• PROBLEM STATEMENT:
Every line that contains "mouse" must be located and copied from the data.

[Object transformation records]
————
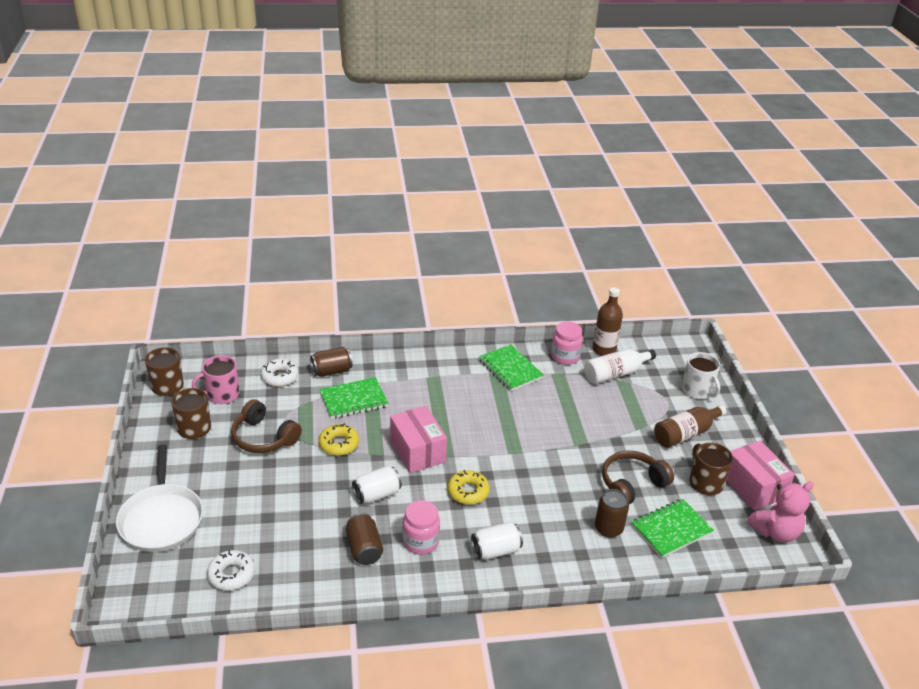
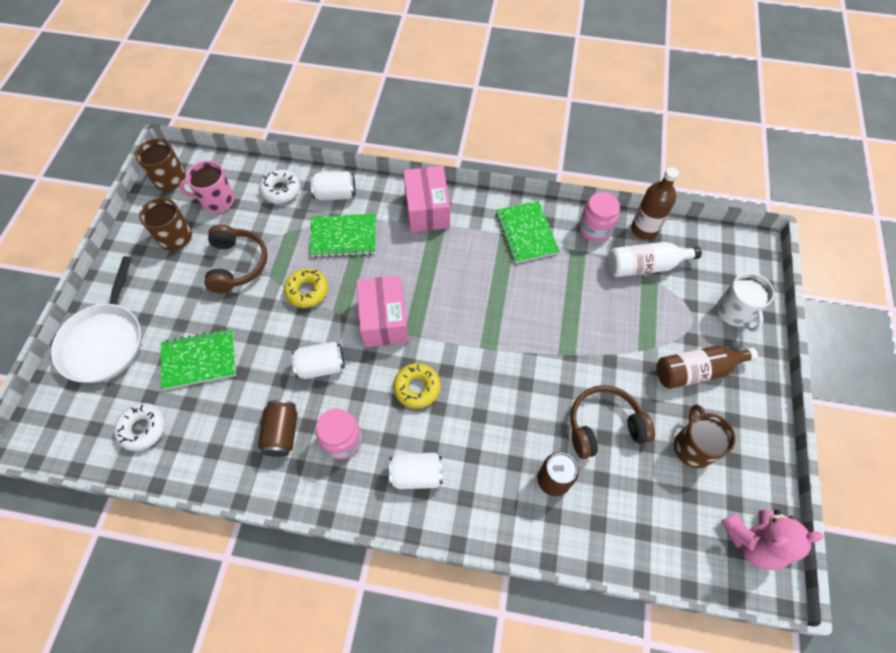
camera: 20 degrees right, 25 degrees up
(264, 437) = (237, 264): brown headphones -> brown headphones turned 150 degrees counterclockwise
(332, 371) = (335, 194): brown can -> white can
(671, 529) = (626, 502): green notebook -> green notebook (199, 360)
(753, 487) = (750, 468): pink box -> pink box (427, 210)

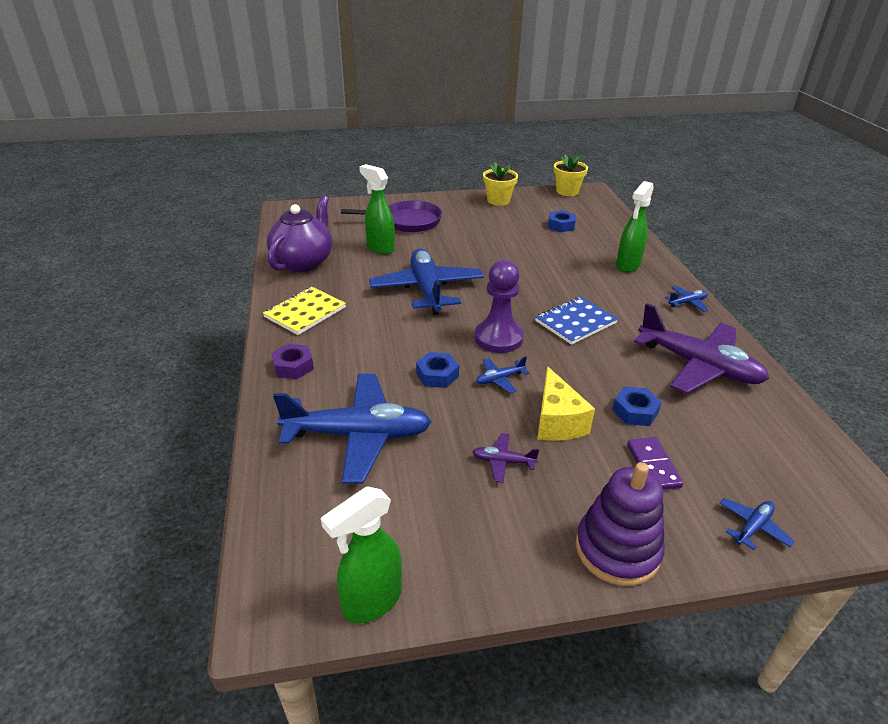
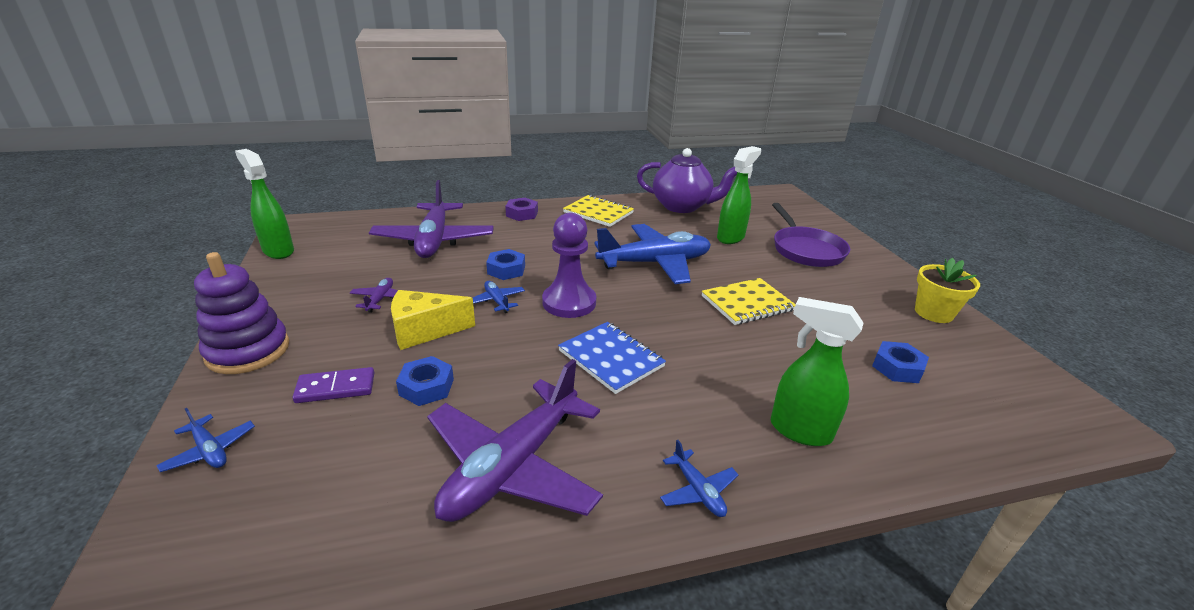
camera: 85 degrees right, 5 degrees down
(358, 435) = (434, 240): blue plane -> purple plane
(492, 258) = (747, 303): none -> yellow notebook
(567, 191) = (1053, 386): yellow flower pot -> none

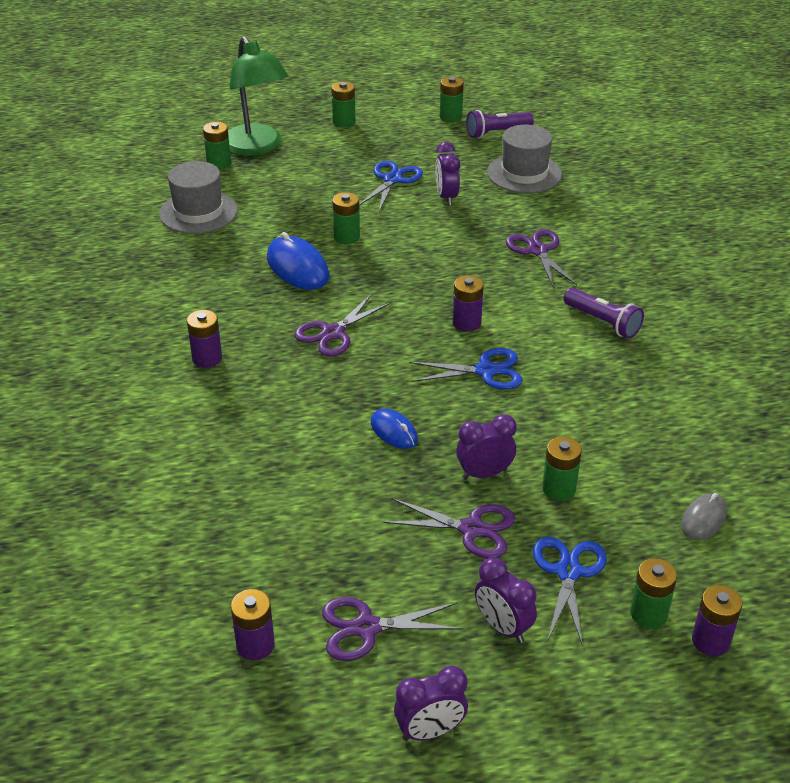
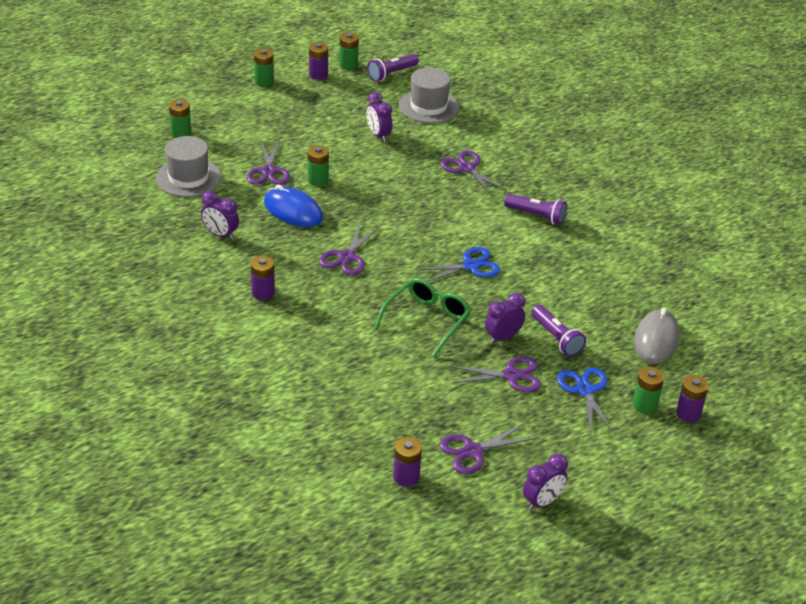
camera: 20 degrees left, 0 degrees up
(257, 147) = (204, 114): green lamp -> none
(294, 219) = (268, 171): none -> purple scissors
(392, 180) = (329, 126): blue scissors -> none
(394, 431) = (427, 320): blue mouse -> green glasses
(466, 323) = (440, 233): purple battery -> purple battery (318, 74)
(503, 627) = (559, 432): purple clock -> purple clock (220, 234)
(559, 489) = (556, 338): green battery -> purple flashlight
(703, 519) = (656, 340): grey mouse -> grey mouse, size x1.68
————
• SOLUTION FOR THIS EXERCISE:
(394, 431) = (427, 320): blue mouse -> green glasses
(703, 519) = (656, 340): grey mouse -> grey mouse, size x1.68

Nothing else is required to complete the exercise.